WORK REQUIRED: Copy out the lines of every item below, replacing "none" with "empty" wherever it appears and leaving everything else unchanged. Omit the pictures.

:: RECORD EXTRACTS

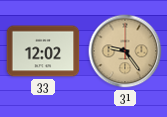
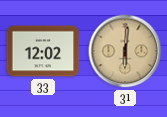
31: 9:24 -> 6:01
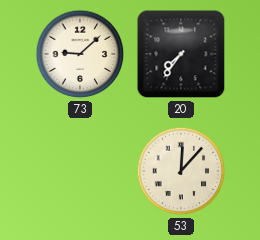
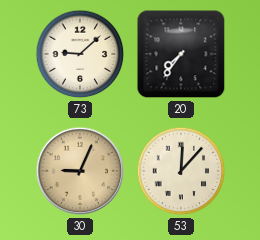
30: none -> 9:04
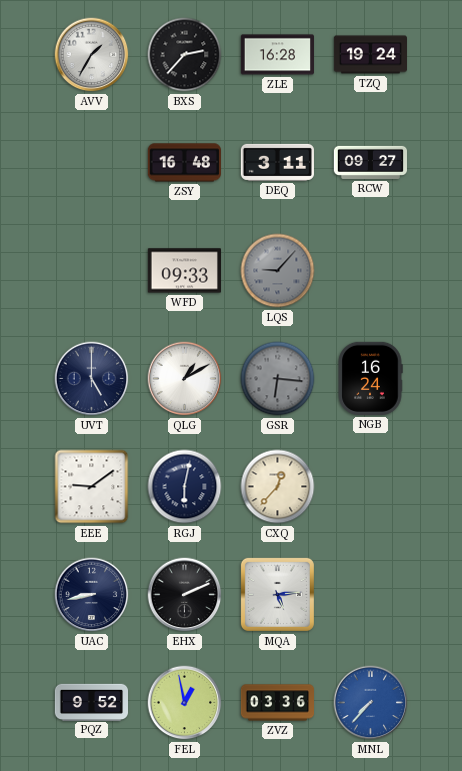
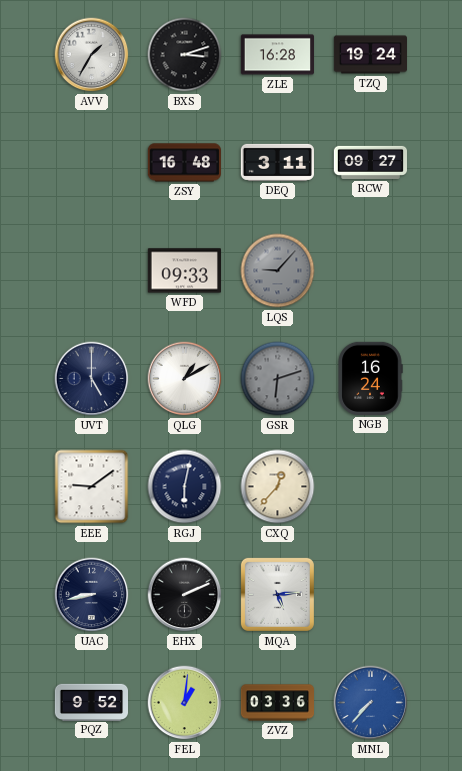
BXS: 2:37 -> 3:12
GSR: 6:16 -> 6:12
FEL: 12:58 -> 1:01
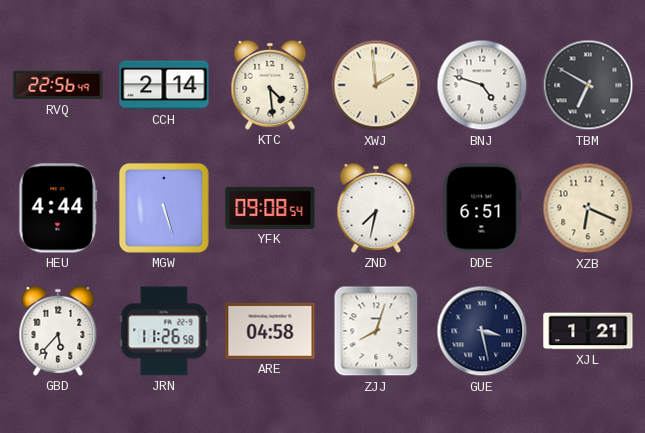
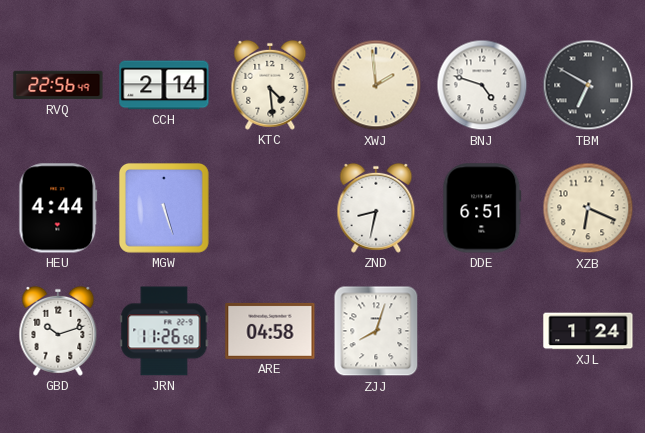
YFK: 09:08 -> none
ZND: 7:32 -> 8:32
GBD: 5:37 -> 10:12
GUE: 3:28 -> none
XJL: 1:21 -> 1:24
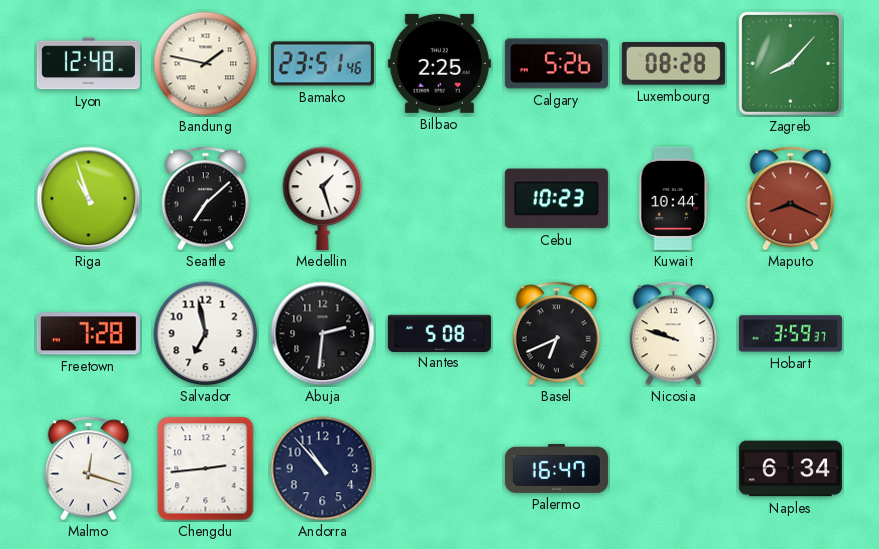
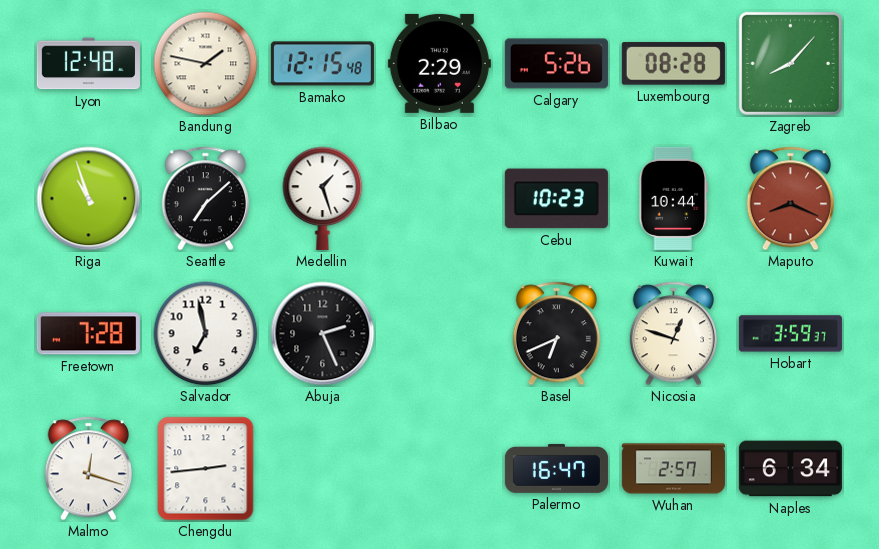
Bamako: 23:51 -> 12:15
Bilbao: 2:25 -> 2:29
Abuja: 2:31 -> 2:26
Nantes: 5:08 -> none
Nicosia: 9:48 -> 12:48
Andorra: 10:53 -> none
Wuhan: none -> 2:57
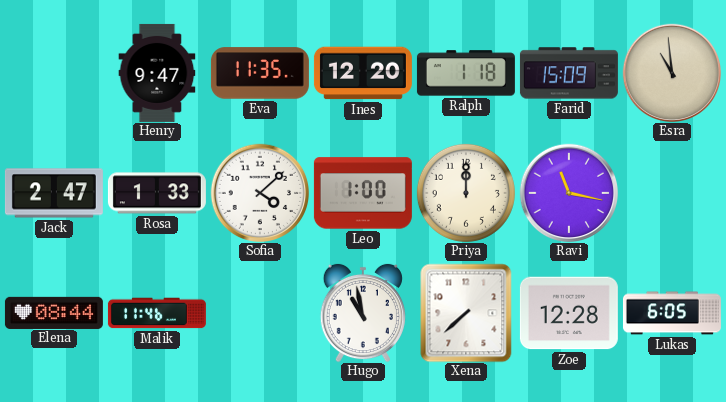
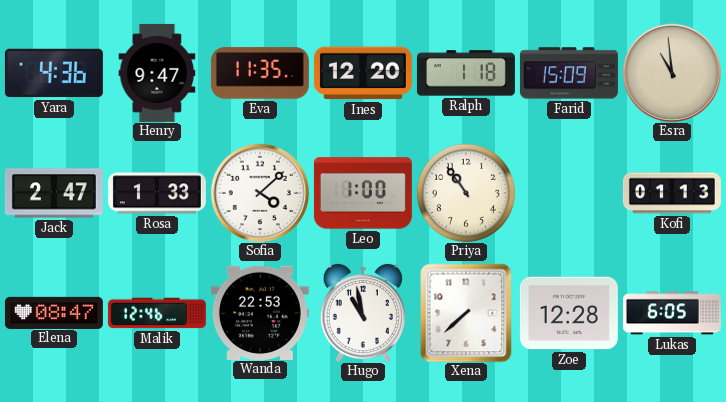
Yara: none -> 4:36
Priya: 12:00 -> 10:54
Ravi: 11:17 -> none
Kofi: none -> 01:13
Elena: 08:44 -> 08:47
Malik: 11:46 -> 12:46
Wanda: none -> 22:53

::::

ANSWER FOR THE TASK:
31: 9:24 -> 6:01
30: empty -> 9:04
BXS: 2:37 -> 3:12
GSR: 6:16 -> 6:12
FEL: 12:58 -> 1:01
YFK: 09:08 -> empty
ZND: 7:32 -> 8:32
GBD: 5:37 -> 10:12
GUE: 3:28 -> empty
XJL: 1:21 -> 1:24
Bamako: 23:51 -> 12:15
Bilbao: 2:25 -> 2:29
Abuja: 2:31 -> 2:26
Nantes: 5:08 -> empty
Nicosia: 9:48 -> 12:48
Andorra: 10:53 -> empty
Wuhan: empty -> 2:57
Yara: empty -> 4:36
Priya: 12:00 -> 10:54
Ravi: 11:17 -> empty
Kofi: empty -> 01:13
Elena: 08:44 -> 08:47
Malik: 11:46 -> 12:46
Wanda: empty -> 22:53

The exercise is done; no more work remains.